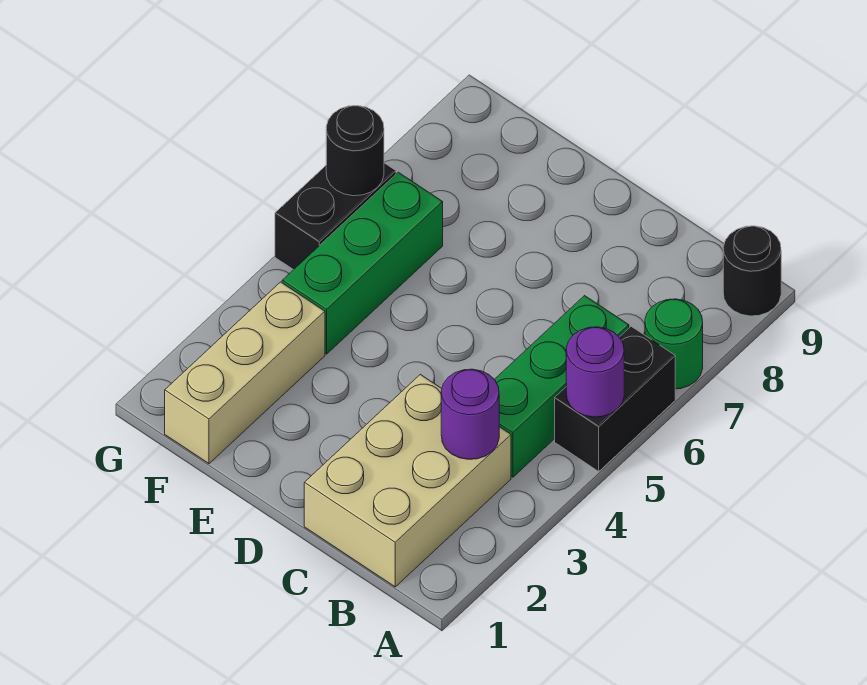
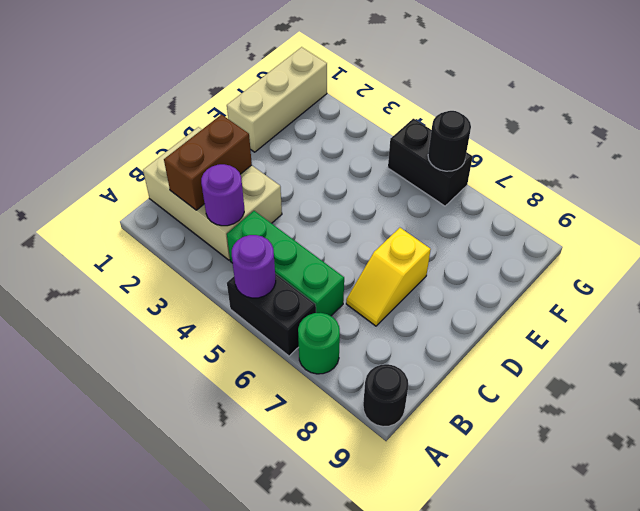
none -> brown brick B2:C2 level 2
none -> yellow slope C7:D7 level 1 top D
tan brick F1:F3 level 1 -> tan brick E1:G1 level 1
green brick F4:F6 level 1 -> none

===

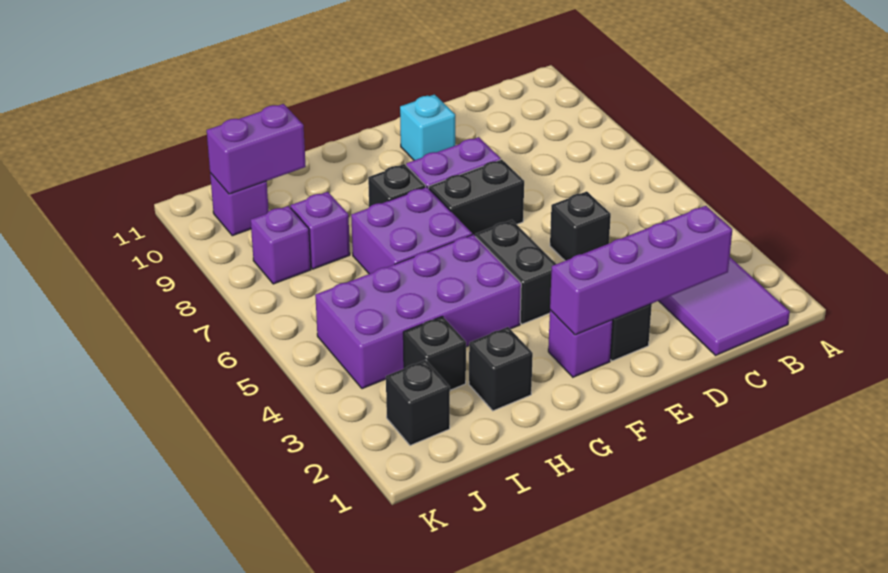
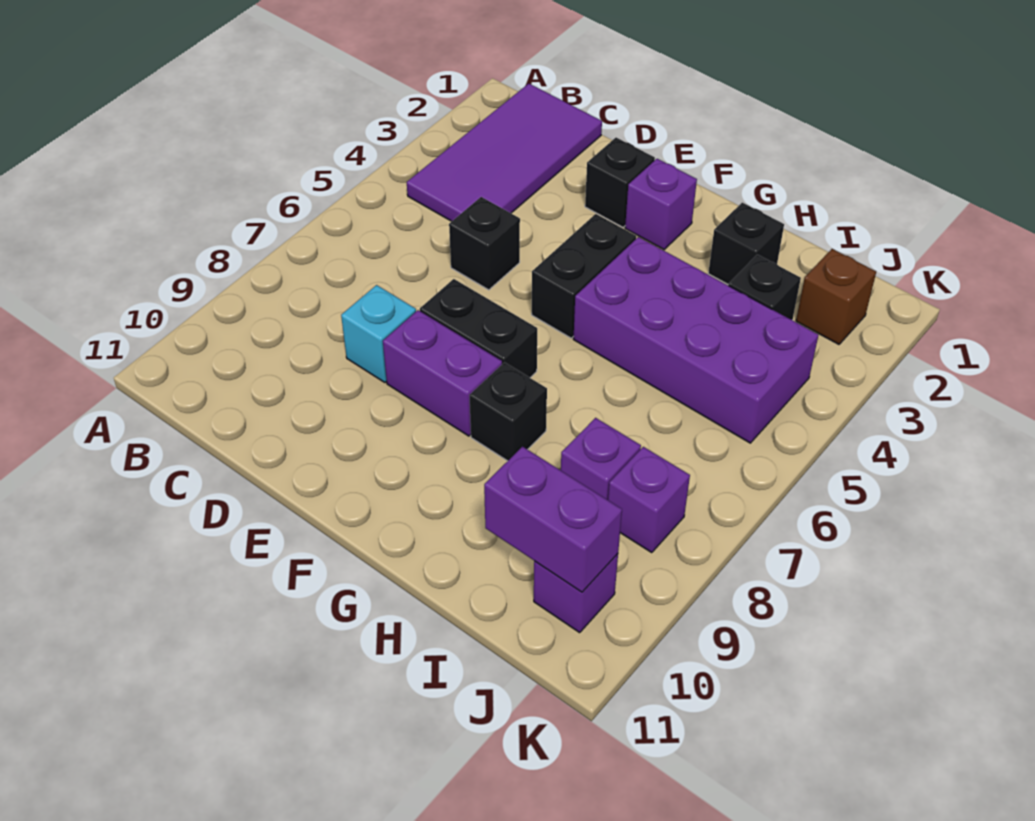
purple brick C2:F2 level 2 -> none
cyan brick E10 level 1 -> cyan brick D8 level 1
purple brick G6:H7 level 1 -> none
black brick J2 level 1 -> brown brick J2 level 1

===

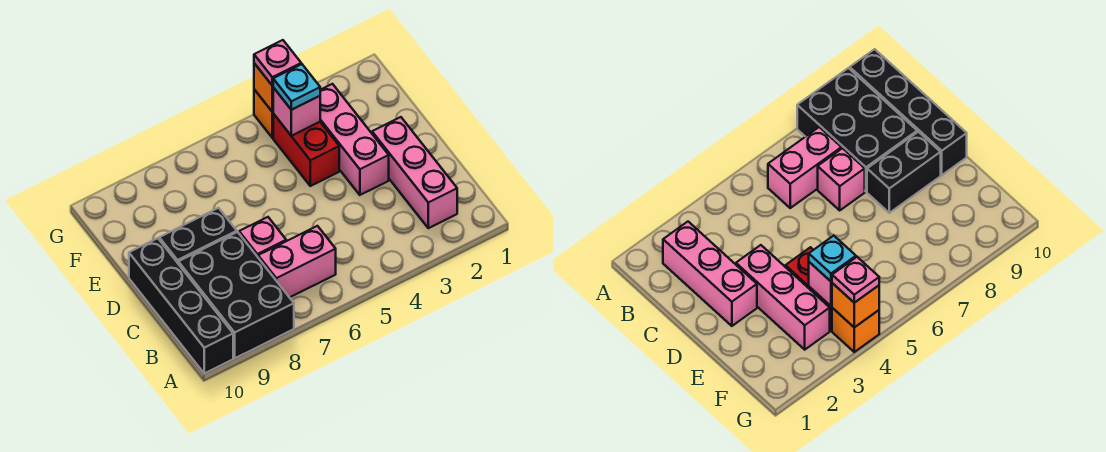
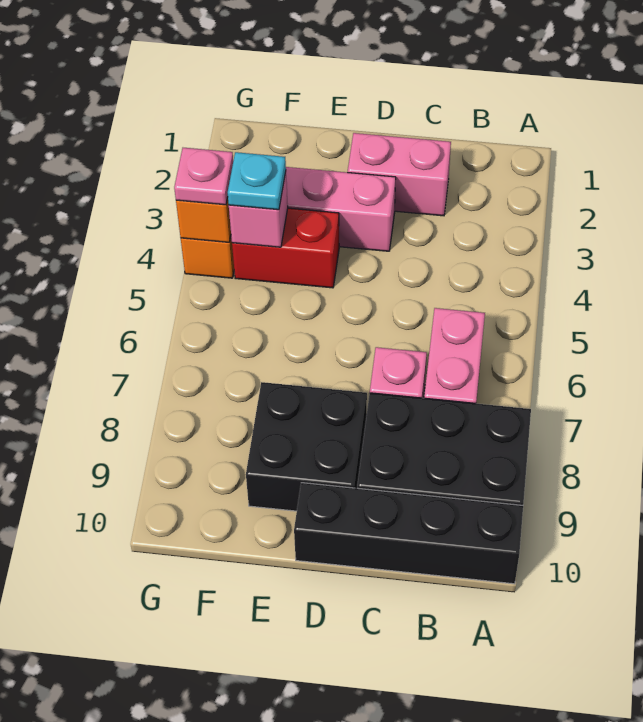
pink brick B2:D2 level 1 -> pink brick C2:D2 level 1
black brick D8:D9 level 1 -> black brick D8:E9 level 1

===

EXERCISE BRIEF:
Look back at the data above. Transcribe exactly the lines starting at the line that contains "purple brick C2:F2 level 2 -> none" and ending at the line that contains "black brick J2".

ANSWER TO THIS PROBLEM:
purple brick C2:F2 level 2 -> none
cyan brick E10 level 1 -> cyan brick D8 level 1
purple brick G6:H7 level 1 -> none
black brick J2 level 1 -> brown brick J2 level 1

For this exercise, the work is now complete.